▶ Your objective
Please pull out and copy each line of the entries that contains the string "kern", treating uppercase and lowercase as different.

▶ Records for the task
>>>
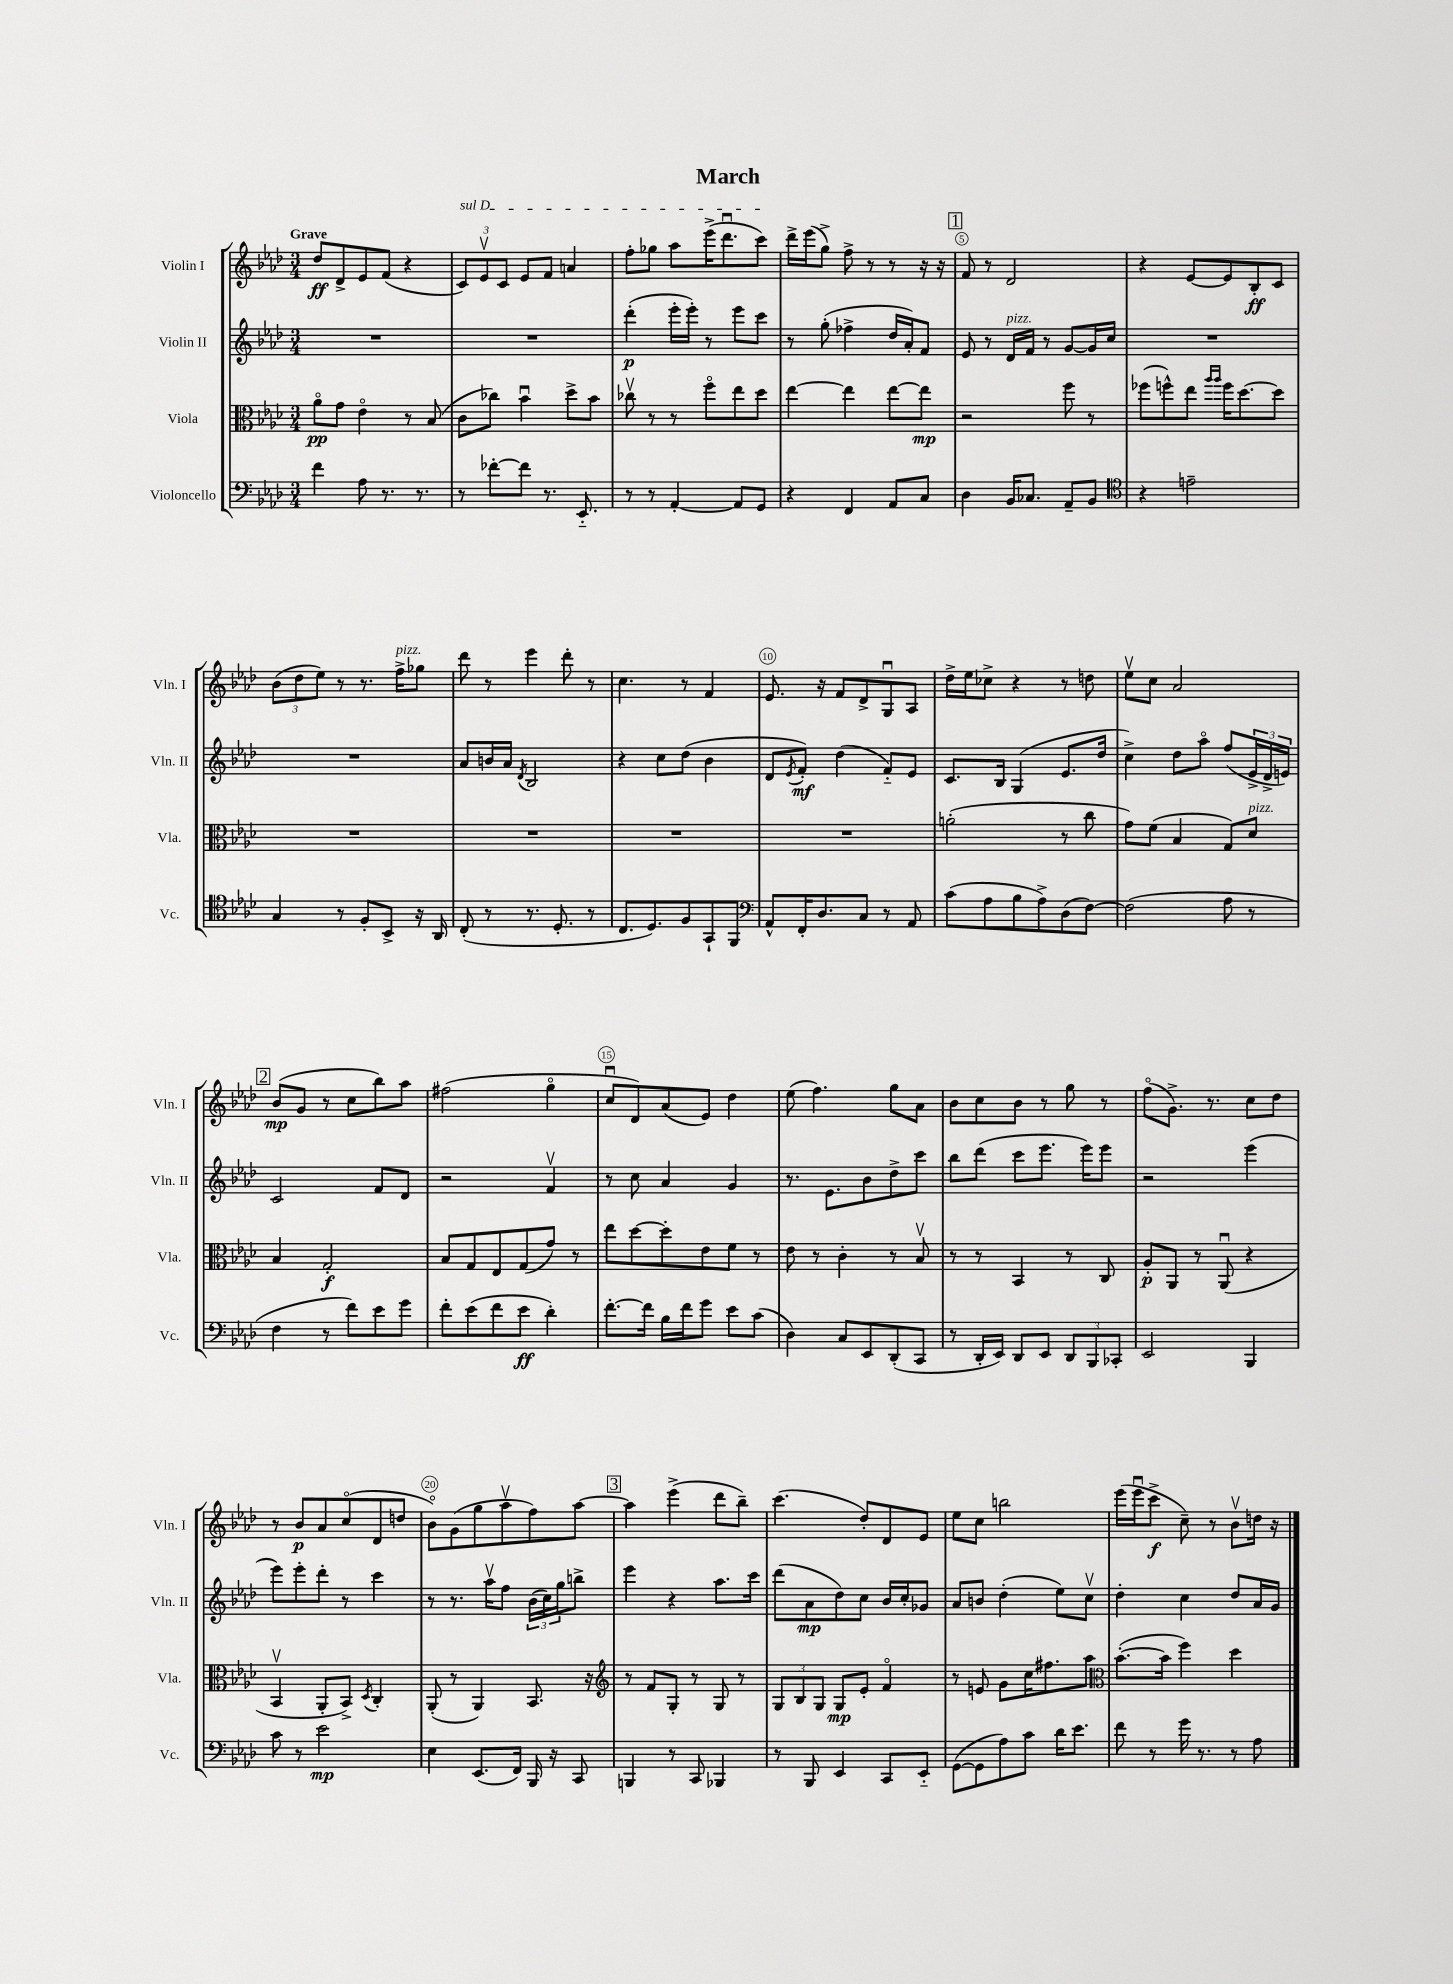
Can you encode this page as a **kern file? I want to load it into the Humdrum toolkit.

**kern	**kern	**kern	**kern
*staff4	*staff3	*staff2	*staff1
*clefF4	*clefC3	*clefG2	*clefG2
*k[b-e-a-d-]	*k[b-e-a-d-]	*k[b-e-a-d-]	*k[b-e-a-d-]
*M3/4	*M3/4	*M3/4	*M3/4
4f	8a-o	2.r	8dd-
.	8g	.	8d-^
8A-	4e-o	.	8e-
8.r	.	.	(8f
.	8r	.	4r
8.r	.	.	.
.	(8B-	.	.
=	=	=	=
8r	8c	2.r	12c)
.	.	.	12e-v
[8f-'	8cc-)	.	.
.	.	.	12c
8f-]	4b-u	.	8e-
8.r	.	.	8f
.	8dd-^	.	4a
8.EE-'~	.	.	.
.	8b-	.	.
=	=	=	=
8r	8cc-v	(4ddd-'	8ff'
8r	8r	.	8gg-
[4AA-'	8r	16eee-'	8aa-
.	.	16eee-')	.
.	8ffo	8r	(16eee-^
.	.	.	8.ddd-u
8AA-]	8ee-	8eee-	.
8GG	8dd-	8ccc	8ccc)
=	=	=	=
4r	[4ee-	8r	16ddd-^
.	.	.	(16eee-
.	.	(8gg'	8gg^)
4FF	4ee-]	4ff-^	8ff^
.	.	.	8r
8AA-	[8ee-	16dd-	8r
.	.	16a-')	.
8C	8ee-]	8f	16r
.	.	.	16r
=	=	=	=
4D-	2r	8e-	8f
.	.	8r	8r
16BB-	.	16d-	2d-
8.C-	.	16f	.
.	.	8r	.
8AA-~	8ff	[8g	.
8BB-	8r	16g]	.
.	.	16cc	.
=	=	=	=
*clefC4	*	*	*
4r	(8ff-	2.r	4r
.	8ff^^)	.	.
2e~	8ee-	.	[8e-
.	16qqaa-	.	.
.	16qqaa-	.	.
.	16ff	.	8e-]
.	[8.dd-	.	.
.	.	.	8B-'
.	8dd-]	.	8c
=	=	=	=
4G	2.r	2.r	(12b-
.	.	.	12dd-
.	.	.	12ee-)
8r	.	.	8r
8F'	.	.	8.r
8BB-^	.	.	.
.	.	.	16ff^
16r	.	.	8gg-
16AA-	.	.	.
=	=	=	=
(8C'	2.r	8a-	8ddd-
8r	.	16b	8r
.	.	16a-	.
.	.	8qd-	.
8.r	.	2B-	4eee-
8.D-'	.	.	.
.	.	.	8ddd-'
8r	.	.	8r
=	=	=	=
8.C	2.r	4r	4.cc
8.D-)	.	.	.
.	.	8cc	.
8F	.	(8dd-	8r
8GG`	.	4b-	4f
8FF	.	.	.
=	=	=	=
*clefF4	*	*	*
8AA-^^	2.r	8d-	8.e-
.	.	8qe-	.
16FF'	.	8f')	.
8.D-	.	.	16r
.	.	(4dd-	8f
8C	.	.	8d-^
8r	.	8f'~)	8Gu
8AA-	.	8e-	8A-
=	=	=	=
(8c	(2a'	8.c	16dd-^
.	.	.	16ee-
8A-	.	.	8cc-^
.	.	16B-	.
8B-	.	(4G	4r
8A-^)	.	.	.
(8D-	8r	8.e-	8r
[8F)	8cc	.	8dd
.	.	16dd-	.
=	=	=	=
(2F]	8g)	4cc^)	8ee-v
.	(8f	.	8cc
.	4B-	8dd-	2a-
.	.	8aa-o	.
8A-	8G)	(8ff	.
8r	8d-	24e-^	.
.	.	24d-^	.
.	.	24e)	.
=	=	=	=
4F	4B-	2c	(8b-
.	.	.	8g
8r	2G'	.	8r
8f)	.	.	8cc
8e-	.	8f	8bb-)
8g	.	8d-	8aa-
=	=	=	=
8f'	8B-	2r	(2ff#
(8e-	8G	.	.
8f	8E-	.	.
8e-	(8G	.	.
4d-')	8g)	4fv	4ggo
.	8r	.	.
=	=	=	=
[8.f'	8ee-	8r	8ccu
.	[8dd-	8cc	8d-)
16f]	.	.	.
16B-	8dd-']	4a-	(8a-
16f	.	.	.
8g	8e-	.	8e-)
8e-	8f	4g	4dd-
(8c	8r	.	.
=	=	=	=
4D-)	8e-	8.r	(8ee-
.	8r	.	4.ff)
.	.	8.e-	.
8C	4c'	.	.
8EE-	.	8b-	.
(8DD-'	8r	8dd-^	8gg
8CC	8B-v	8ccc	8a-
=	=	=	=
8r	8r	8bb-	8b-
16DD-'	8r	(8ddd-	8cc
16EE-)	.	.	.
8DD-	4BB-	8ccc	8b-
8EE-	.	8.eee-	8r
12DD-	8r	.	8gg
.	.	16eee-)	.
12BBB-	.	.	.
.	8C	8eee-	8r
12CC-'	.	.	.
=	=	=	=
2EE-	8A-'	2r	(8ffo
.	8AA-	.	8.g^)
.	8r	.	.
.	.	.	8.r
.	(8AA-u	.	.
4BBB-	4r	(4eee-	8cc
.	.	.	8dd-
=	=	=	=
8c	4BB-v	8eee-)	8r
8r	.	8eee-'	8b-
2e-	8AA-'	8ddd-'	8a-
.	8BB-^)	8r	(8cco
.	8qD-	.	.
.	4C'	4ccc	8d-
.	.	.	8dd
=	=	=	=
4E-	(8AA-'	8r	8b-o)
.	8r	8.r	(8g
(8.EE-	4AA-)	.	8gg
.	.	16aa-v	.
.	.	8ff	8aa-v
16FF)	.	.	.
16BBB-	8.BB-	(24b-	8ff)
.	.	24cc)	.
16r	.	.	.
.	.	24gg	.
8CC	.	8bb^	[8aa-
.	16r	.	.
=	=	=	=
*	*clefG2	*	*
4BBB	8r	4eee-	4aa-]
.	8f	.	.
8r	8G'	4r	(4eee-^
8CC	8r	.	.
4BBB-	8G	8.aa-	8ddd-
.	8r	.	8bb-~)
.	.	16ccc	.
=	=	=	=
8r	12G	(8ddd-	(4.ccc
.	12B-	.	.
8BBB-	.	8a-	.
.	12G	.	.
4EE-	8G	8dd-)	.
.	8e-'	8cc	8dd-')
8CC	4fo	16b-	8d-
.	.	16cc'	.
8EE-'~	.	8g-	8e-
=	=	=	=
([8GG	8r	8a-	8ee-
8GG]	8e	8b	8cc
8A-)	8g	(4dd-'	2bb
8c	16cc	.	.
.	8.ff#	.	.
16d-	.	8ee-)	.
8.e-	.	.	.
.	8aa-	8ccv	.
=	=	=	=
*	*clefC3	*	*
8f	([8.b-'	4dd-'	(16eee-
.	.	.	16eee-u
8r	.	.	8ccc^
.	16b-]	.	.
16g	4ff)	4cc	8cc~)
8.r	.	.	.
.	.	.	8r
8r	4dd-	8dd-	8b-v
8A-	.	16a-	16dd
.	.	16g	16r
==	==	==	==
*-	*-	*-	*-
<<<
▶ Answer to the task
Can you encode this page as a **kern file? I want to load it into the Humdrum toolkit.
**kern	**kern	**kern	**kern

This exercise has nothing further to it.